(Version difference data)
★ ★ ★ ★

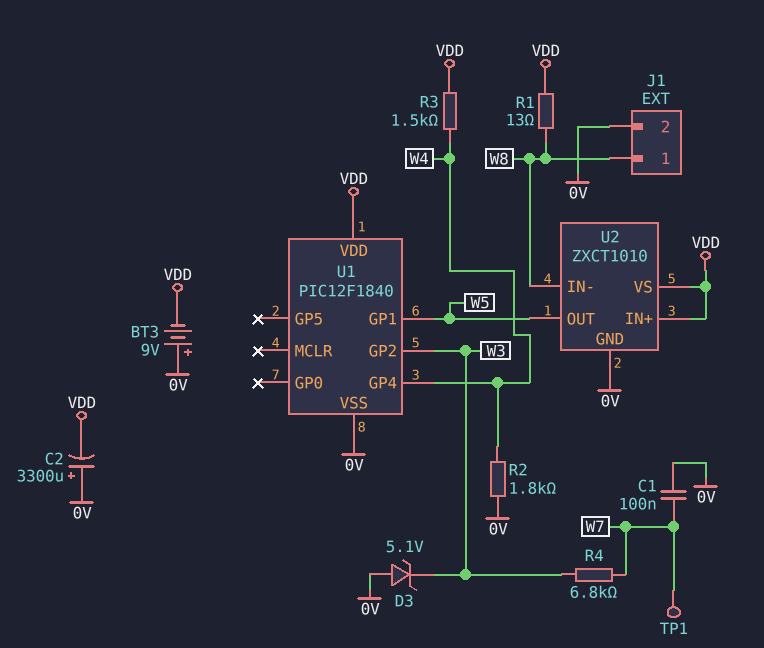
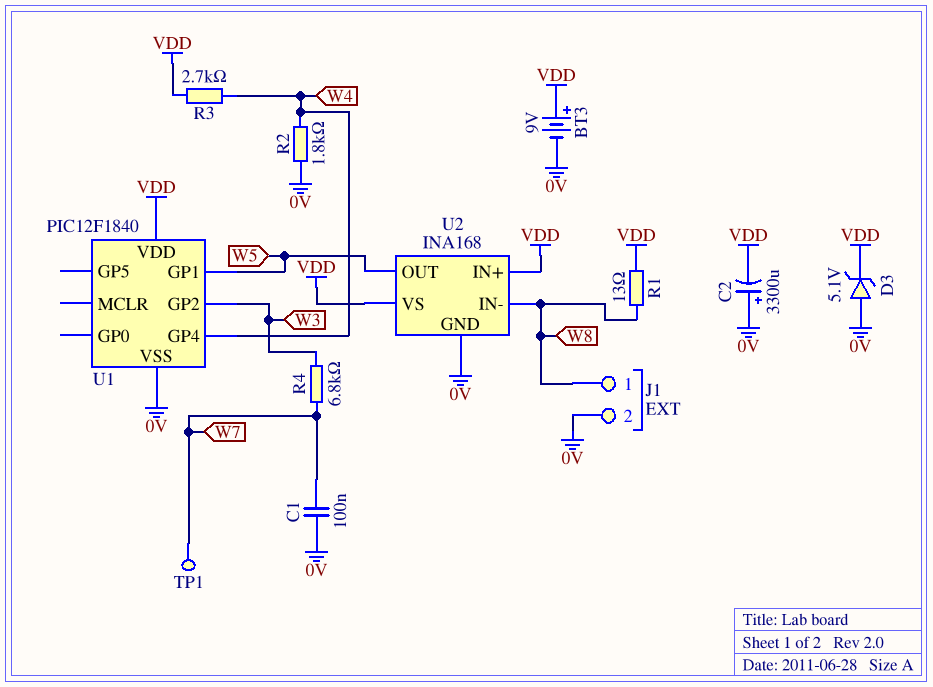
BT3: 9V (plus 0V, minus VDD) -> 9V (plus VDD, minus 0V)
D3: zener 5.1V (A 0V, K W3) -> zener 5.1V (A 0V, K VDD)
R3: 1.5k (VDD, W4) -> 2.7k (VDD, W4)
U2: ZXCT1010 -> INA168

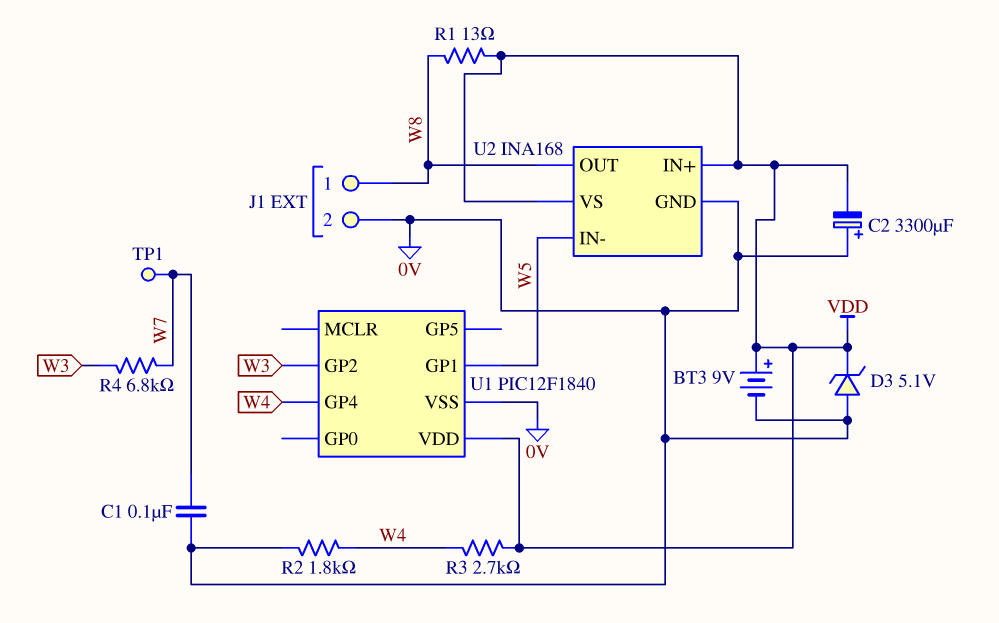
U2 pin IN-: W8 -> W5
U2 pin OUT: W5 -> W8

★ ★ ★ ★

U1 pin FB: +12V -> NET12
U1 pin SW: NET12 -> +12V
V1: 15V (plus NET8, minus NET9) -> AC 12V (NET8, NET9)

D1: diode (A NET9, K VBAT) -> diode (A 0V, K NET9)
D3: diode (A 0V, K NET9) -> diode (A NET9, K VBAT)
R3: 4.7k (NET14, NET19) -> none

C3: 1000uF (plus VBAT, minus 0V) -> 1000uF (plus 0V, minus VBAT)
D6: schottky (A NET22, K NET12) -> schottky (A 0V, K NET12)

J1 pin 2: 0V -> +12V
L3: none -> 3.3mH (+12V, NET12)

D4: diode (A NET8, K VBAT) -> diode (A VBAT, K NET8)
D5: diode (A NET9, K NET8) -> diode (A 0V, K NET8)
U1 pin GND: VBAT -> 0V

★ ★ ★ ★

* [INSTRUCTIONS TO FOLLOW]: Please transcribe only the lines in the records above running from the line that has "V1: 15V (plus" through the line that has "U1 pin GND: VBAT -> 0V", both included, exactly as they appear.

* [ANSWER TO THE PROBLEM]:
V1: 15V (plus NET8, minus NET9) -> AC 12V (NET8, NET9)

D1: diode (A NET9, K VBAT) -> diode (A 0V, K NET9)
D3: diode (A 0V, K NET9) -> diode (A NET9, K VBAT)
R3: 4.7k (NET14, NET19) -> none

C3: 1000uF (plus VBAT, minus 0V) -> 1000uF (plus 0V, minus VBAT)
D6: schottky (A NET22, K NET12) -> schottky (A 0V, K NET12)

J1 pin 2: 0V -> +12V
L3: none -> 3.3mH (+12V, NET12)

D4: diode (A NET8, K VBAT) -> diode (A VBAT, K NET8)
D5: diode (A NET9, K NET8) -> diode (A 0V, K NET8)
U1 pin GND: VBAT -> 0V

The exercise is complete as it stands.